Exercise prompt: Look through the material below. Return exactly the lines from the one with "ratasifal (red) <410, 151>" through the one with "- → veketumak (white) <776, 267>", both included.

Extracted information:

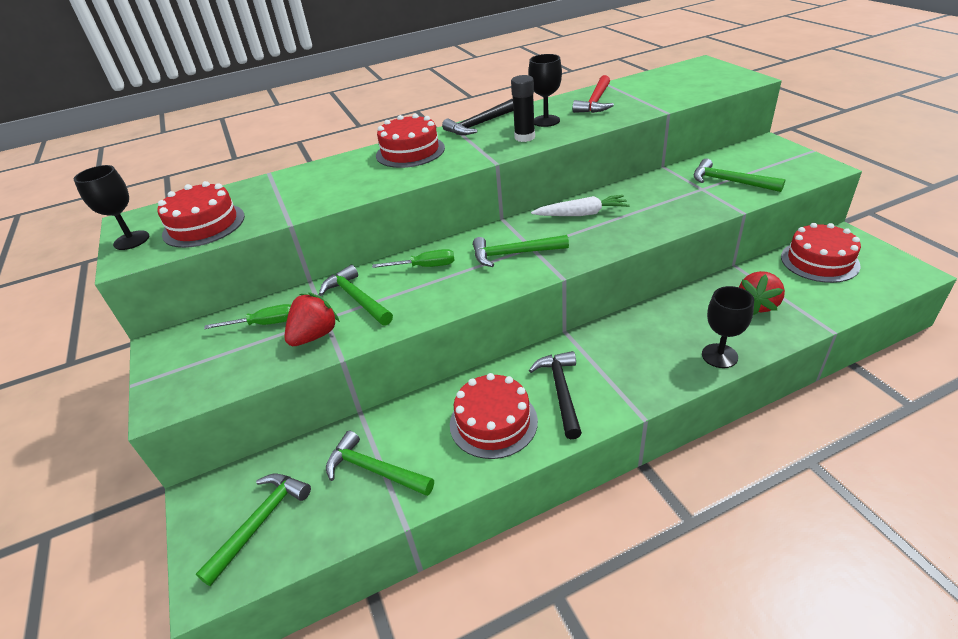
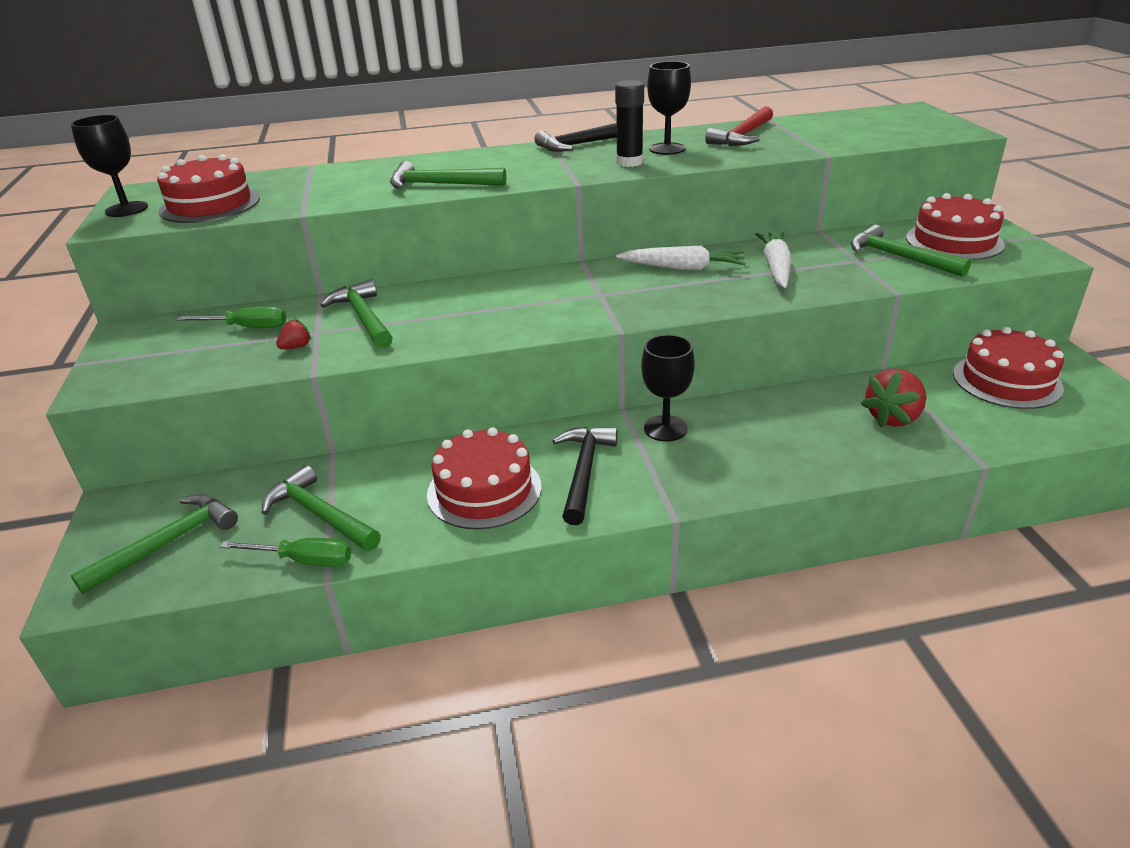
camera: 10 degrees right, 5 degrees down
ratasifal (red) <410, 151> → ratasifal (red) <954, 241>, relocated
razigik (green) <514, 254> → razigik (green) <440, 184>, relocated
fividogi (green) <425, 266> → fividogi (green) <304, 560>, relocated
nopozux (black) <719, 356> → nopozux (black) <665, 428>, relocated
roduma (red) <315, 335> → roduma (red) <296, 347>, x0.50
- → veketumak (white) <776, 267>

...

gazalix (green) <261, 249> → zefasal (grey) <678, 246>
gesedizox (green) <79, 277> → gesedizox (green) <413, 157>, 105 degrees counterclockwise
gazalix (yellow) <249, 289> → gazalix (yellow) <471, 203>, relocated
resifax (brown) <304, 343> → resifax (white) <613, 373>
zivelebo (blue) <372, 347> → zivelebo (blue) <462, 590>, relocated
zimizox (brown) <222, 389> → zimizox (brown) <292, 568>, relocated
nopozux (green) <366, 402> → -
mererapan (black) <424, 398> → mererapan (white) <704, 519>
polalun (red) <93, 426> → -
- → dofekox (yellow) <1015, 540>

Written solution:
ratasifal (red) <410, 151> → ratasifal (red) <954, 241>, relocated
razigik (green) <514, 254> → razigik (green) <440, 184>, relocated
fividogi (green) <425, 266> → fividogi (green) <304, 560>, relocated
nopozux (black) <719, 356> → nopozux (black) <665, 428>, relocated
roduma (red) <315, 335> → roduma (red) <296, 347>, x0.50
- → veketumak (white) <776, 267>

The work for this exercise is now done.